Saved entries
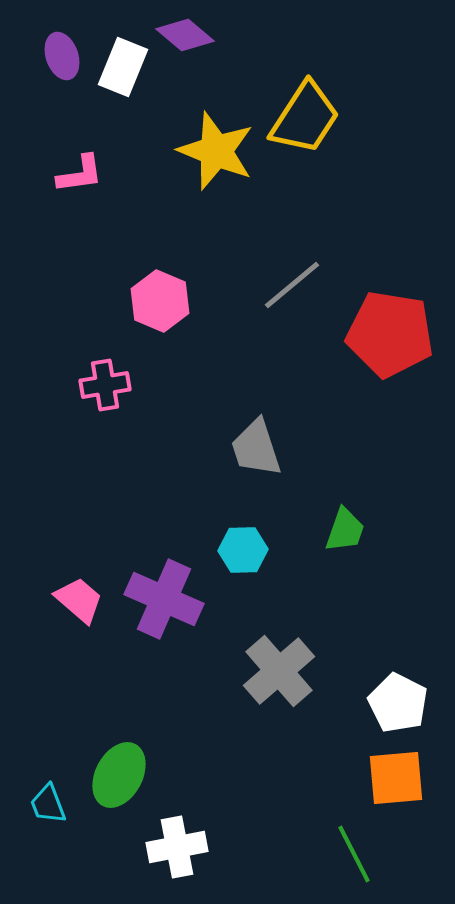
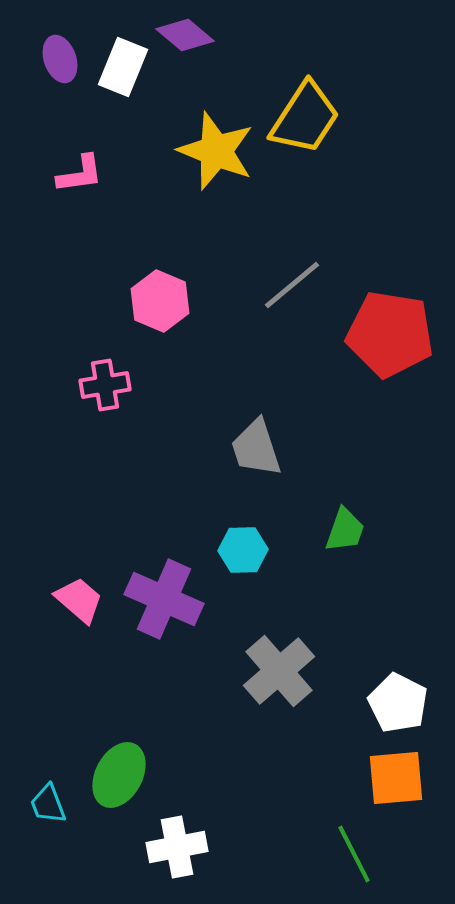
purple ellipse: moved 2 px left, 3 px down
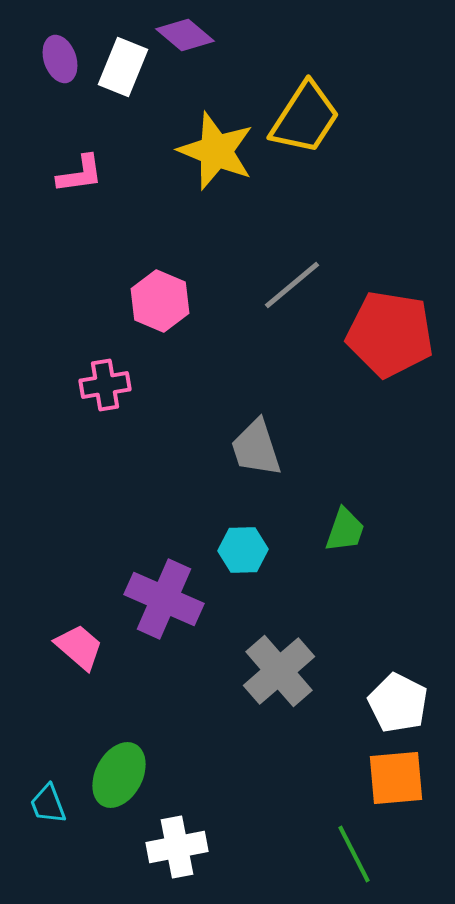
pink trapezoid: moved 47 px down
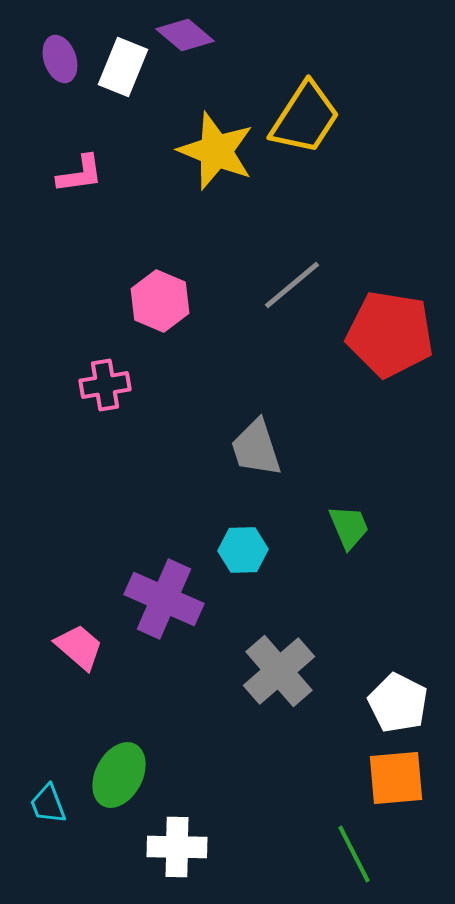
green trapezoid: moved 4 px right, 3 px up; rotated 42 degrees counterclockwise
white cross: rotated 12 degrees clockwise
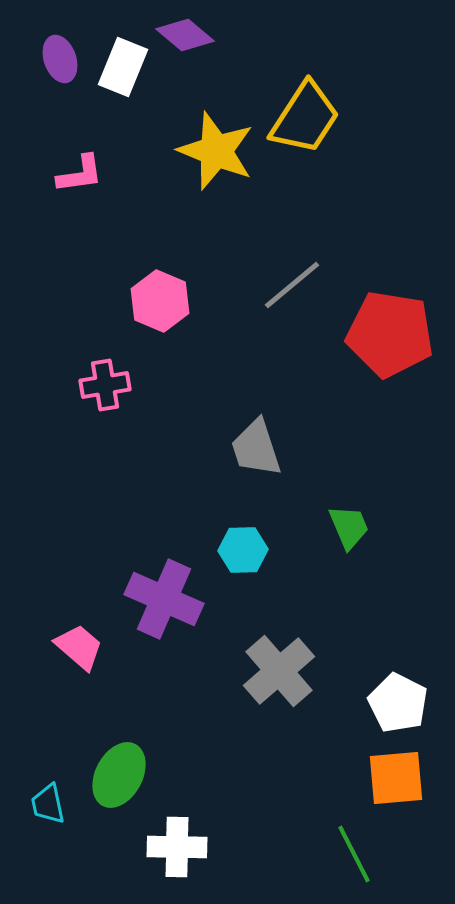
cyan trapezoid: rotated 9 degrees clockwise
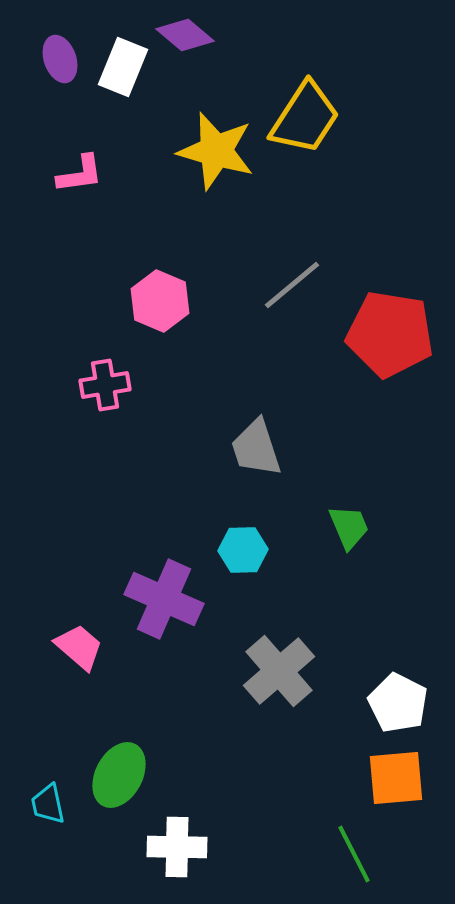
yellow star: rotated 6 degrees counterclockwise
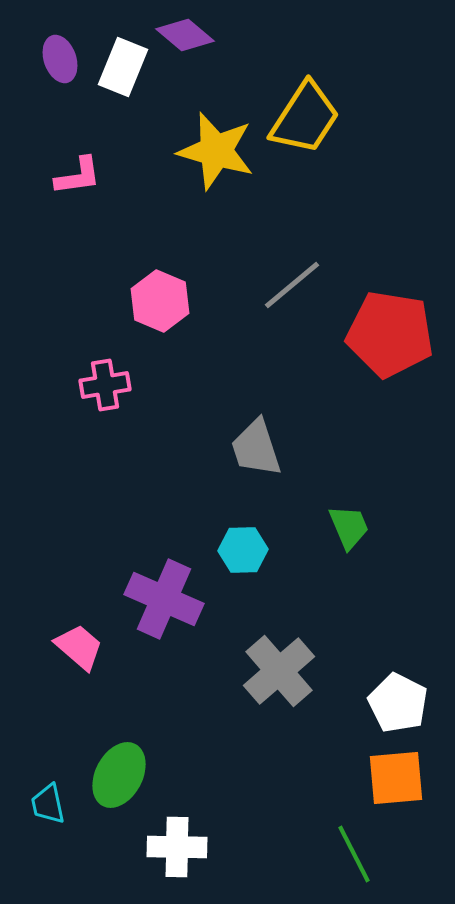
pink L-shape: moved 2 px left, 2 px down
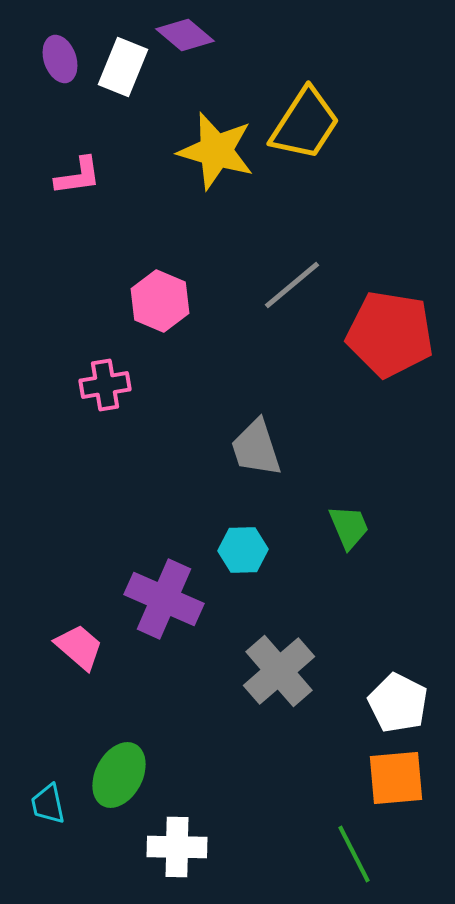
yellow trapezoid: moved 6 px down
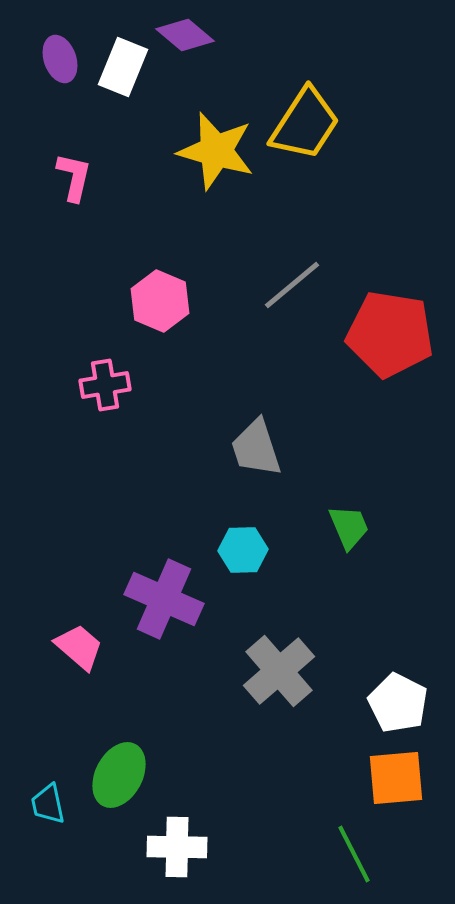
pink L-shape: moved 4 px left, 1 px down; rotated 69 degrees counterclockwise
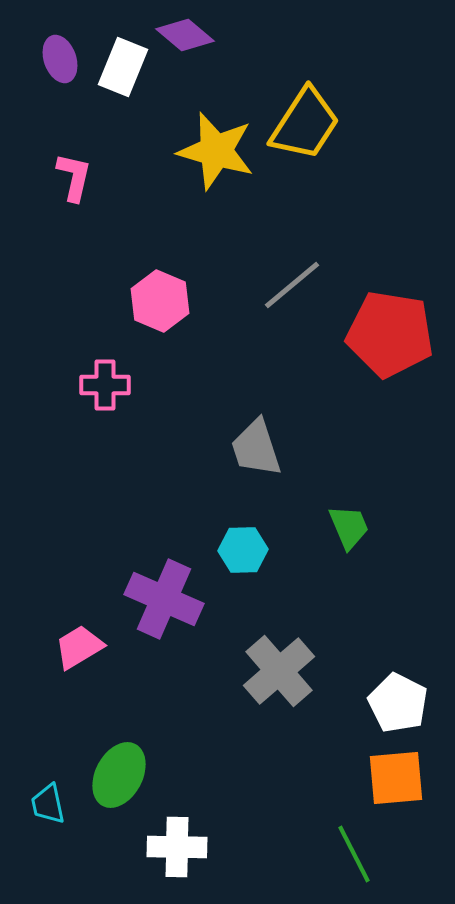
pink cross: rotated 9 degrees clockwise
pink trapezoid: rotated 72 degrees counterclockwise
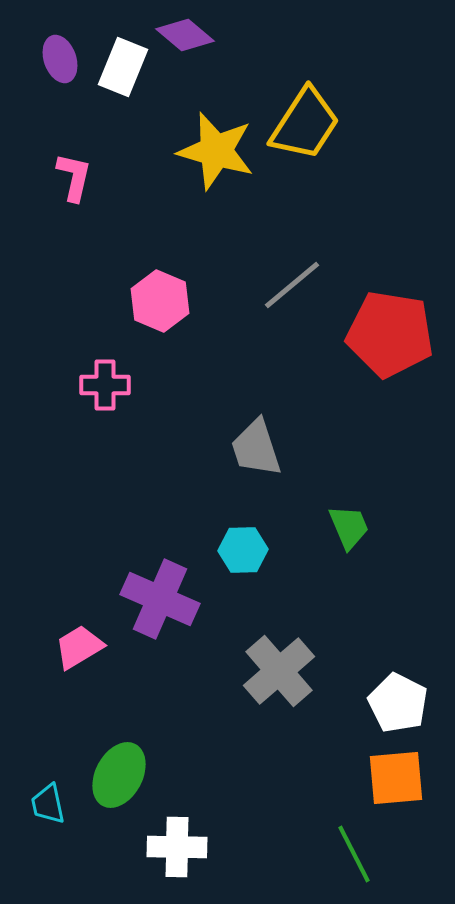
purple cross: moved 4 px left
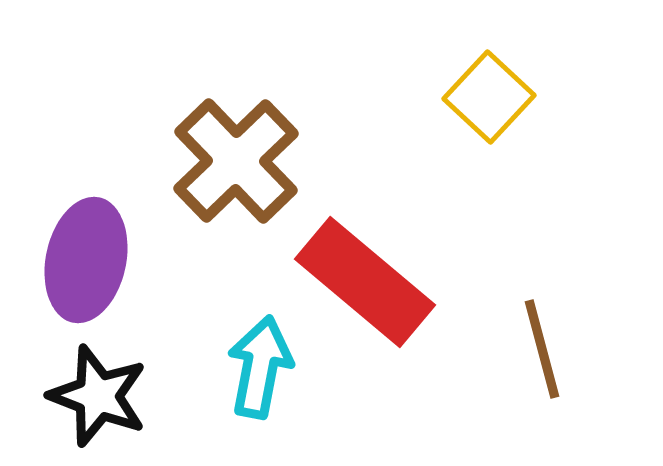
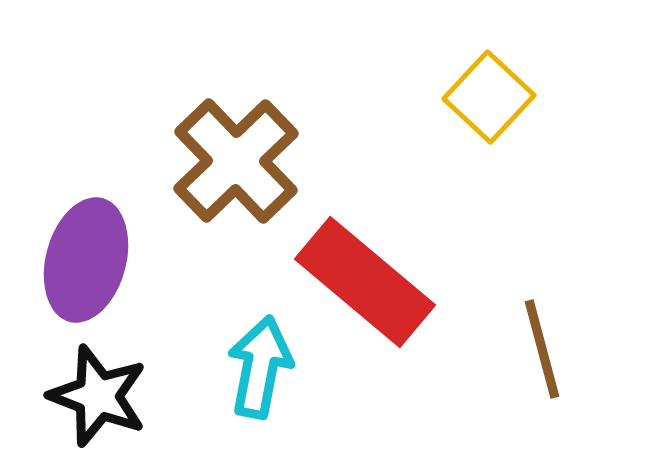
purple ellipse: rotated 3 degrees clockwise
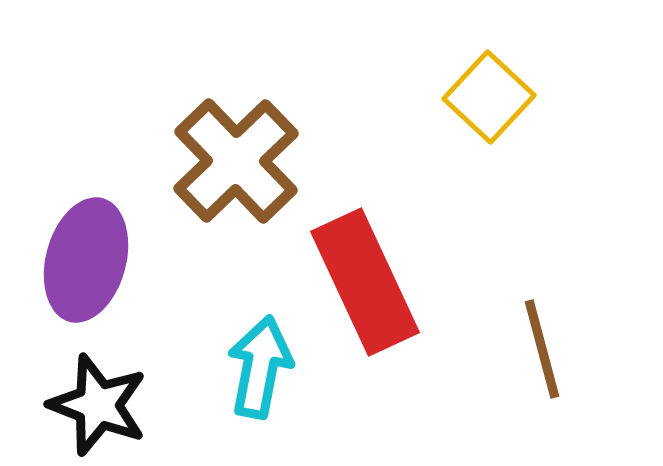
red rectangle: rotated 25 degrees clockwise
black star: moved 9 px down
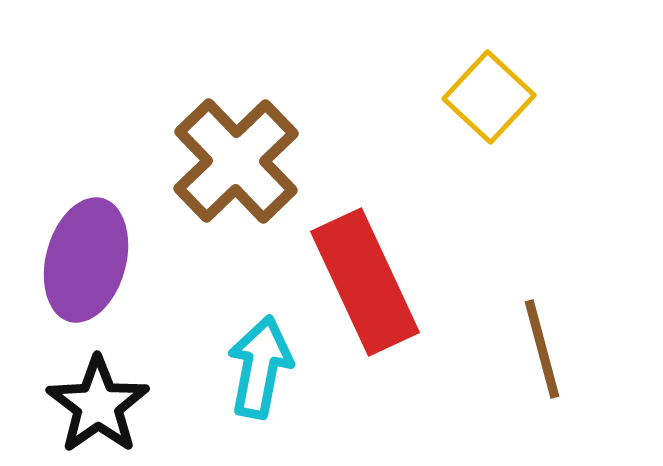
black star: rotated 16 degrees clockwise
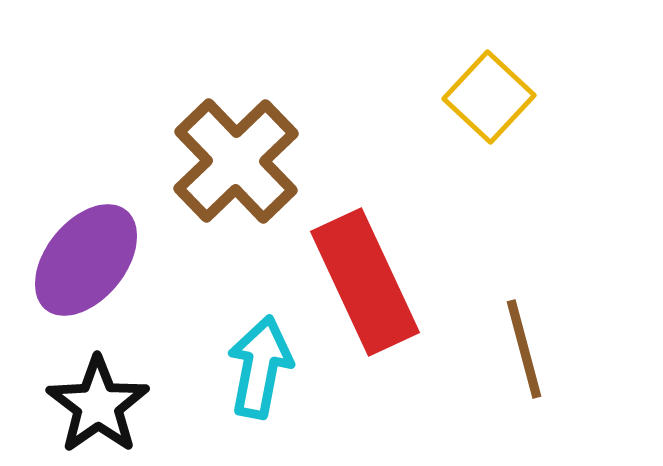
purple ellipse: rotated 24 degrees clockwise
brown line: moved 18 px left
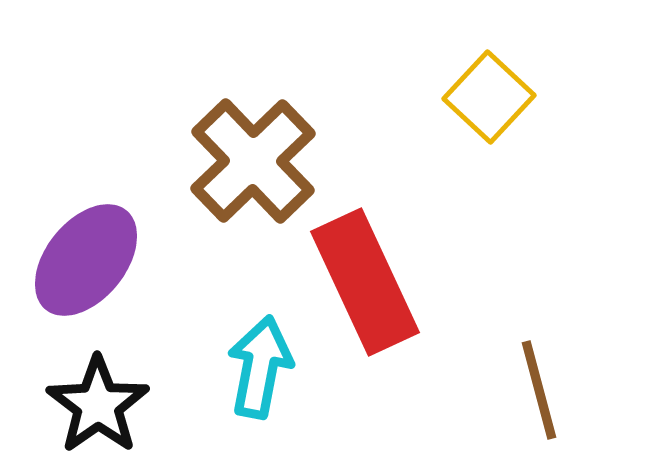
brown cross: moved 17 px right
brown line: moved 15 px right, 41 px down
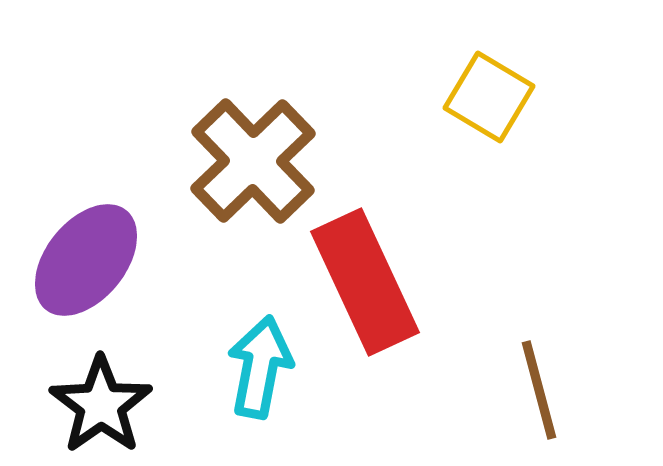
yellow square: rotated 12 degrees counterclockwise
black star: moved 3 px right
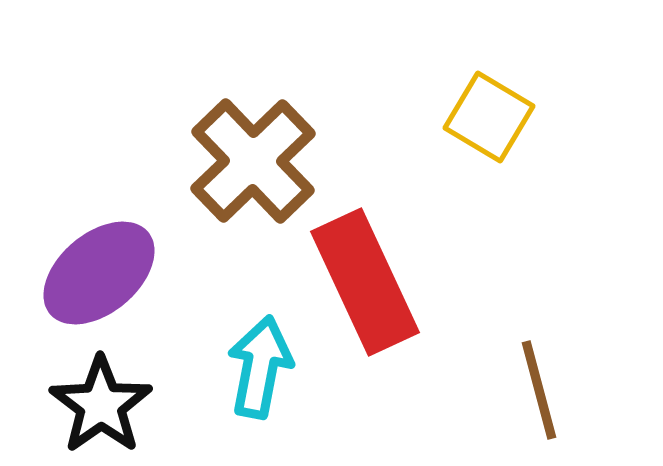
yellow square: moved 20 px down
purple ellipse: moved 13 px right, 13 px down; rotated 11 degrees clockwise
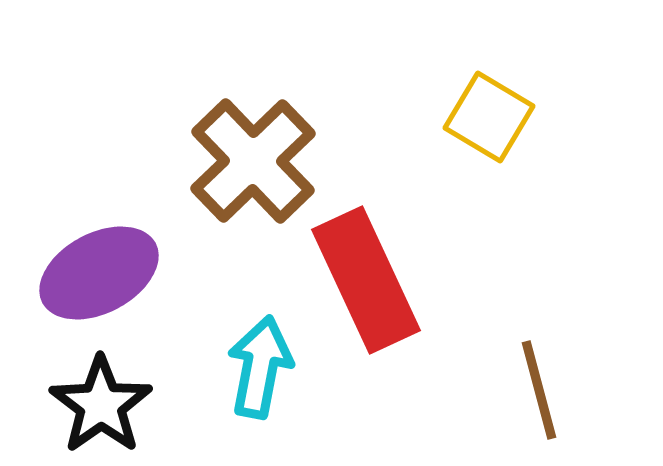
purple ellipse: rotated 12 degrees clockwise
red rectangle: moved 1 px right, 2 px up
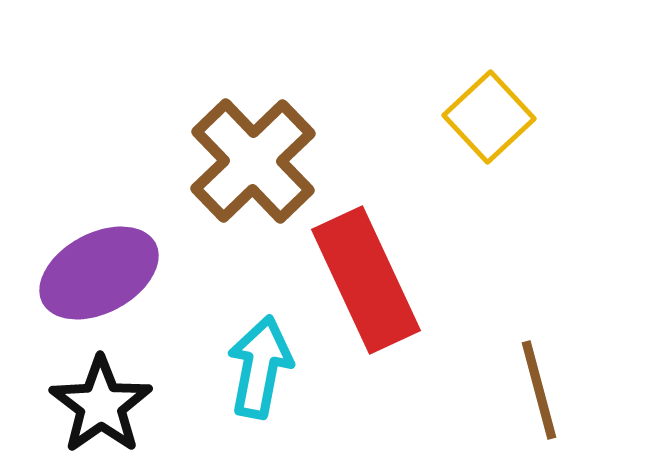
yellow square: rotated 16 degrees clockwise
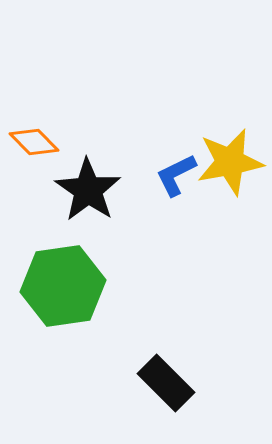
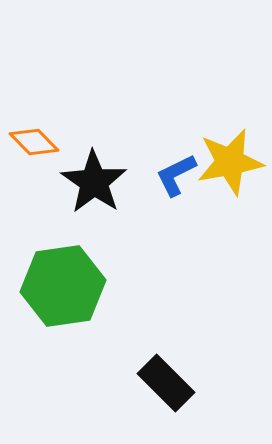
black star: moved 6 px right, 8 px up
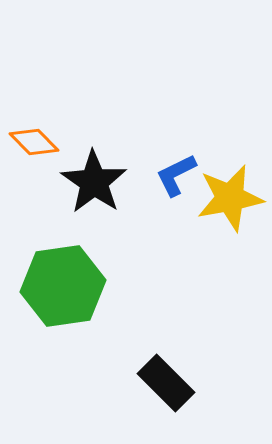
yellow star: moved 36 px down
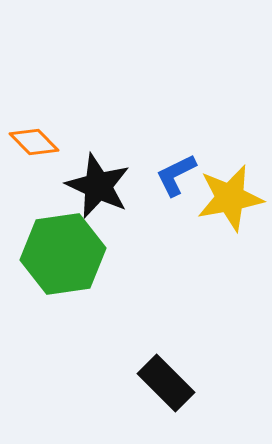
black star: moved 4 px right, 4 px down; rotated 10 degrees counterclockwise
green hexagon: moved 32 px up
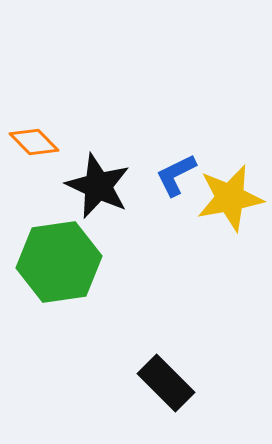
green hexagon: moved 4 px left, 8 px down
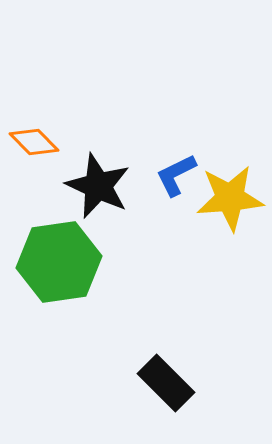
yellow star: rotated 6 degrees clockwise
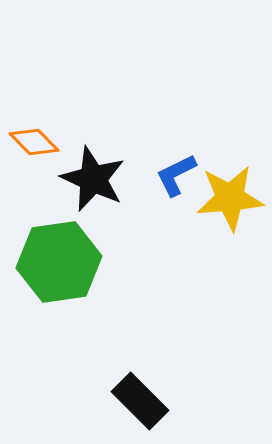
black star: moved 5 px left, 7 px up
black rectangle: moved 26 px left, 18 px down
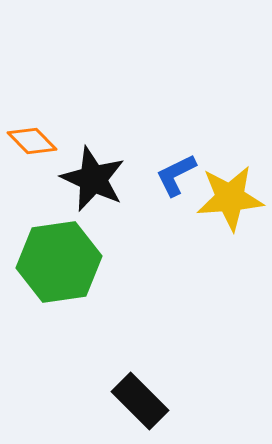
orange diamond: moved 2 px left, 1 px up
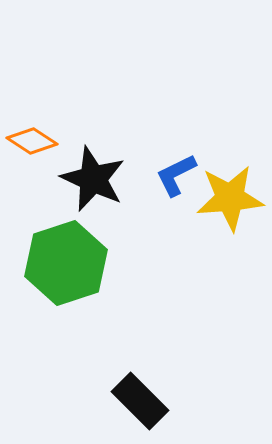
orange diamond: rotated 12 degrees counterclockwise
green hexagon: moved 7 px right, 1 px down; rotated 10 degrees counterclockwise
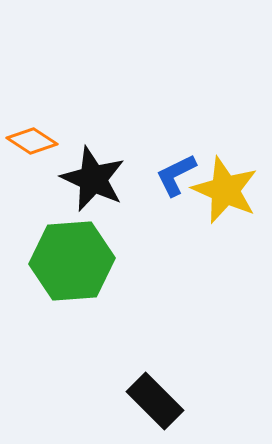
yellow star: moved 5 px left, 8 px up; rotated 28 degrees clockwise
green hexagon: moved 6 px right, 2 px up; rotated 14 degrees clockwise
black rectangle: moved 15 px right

### What the exercise asks
Turn every line of the rows above into a numbered list, skipping blank lines and leaving out the pictures.

### Reply
1. purple ellipse: moved 2 px left, 3 px down
2. pink trapezoid: moved 47 px down
3. green trapezoid: moved 4 px right, 3 px up; rotated 42 degrees counterclockwise
4. white cross: rotated 12 degrees clockwise
5. cyan trapezoid: rotated 9 degrees clockwise
6. yellow star: rotated 6 degrees counterclockwise
7. pink L-shape: moved 2 px left, 2 px down
8. yellow trapezoid: moved 6 px down
9. pink L-shape: moved 4 px left, 1 px down; rotated 69 degrees counterclockwise
10. pink cross: rotated 9 degrees clockwise
11. pink trapezoid: rotated 72 degrees counterclockwise
12. purple cross: moved 4 px left
13. purple ellipse: rotated 3 degrees clockwise
14. red rectangle: rotated 25 degrees clockwise
15. black star: moved 9 px down
16. black star: rotated 16 degrees clockwise
17. purple ellipse: rotated 24 degrees clockwise
18. brown line: moved 18 px left
19. brown cross: moved 17 px right
20. brown line: moved 15 px right, 41 px down
21. yellow square: rotated 12 degrees counterclockwise
22. black star: moved 3 px right
23. yellow square: moved 20 px down
24. purple ellipse: moved 13 px right, 13 px down; rotated 11 degrees clockwise
25. purple ellipse: rotated 12 degrees clockwise
26. red rectangle: moved 1 px right, 2 px up
27. yellow square: rotated 16 degrees clockwise
28. black star: moved 6 px right, 8 px up
29. yellow star: moved 36 px down
30. black star: moved 4 px right, 4 px down; rotated 10 degrees counterclockwise
31. green hexagon: moved 32 px up
32. green hexagon: moved 4 px left, 8 px down
33. yellow star: rotated 6 degrees clockwise
34. black star: moved 5 px left, 7 px up
35. black rectangle: moved 26 px left, 18 px down
36. orange diamond: moved 2 px left, 1 px up
37. orange diamond: rotated 12 degrees counterclockwise
38. green hexagon: moved 7 px right, 1 px down; rotated 10 degrees counterclockwise
39. yellow star: moved 5 px left, 8 px up; rotated 28 degrees clockwise
40. green hexagon: moved 6 px right, 2 px up; rotated 14 degrees clockwise
41. black rectangle: moved 15 px right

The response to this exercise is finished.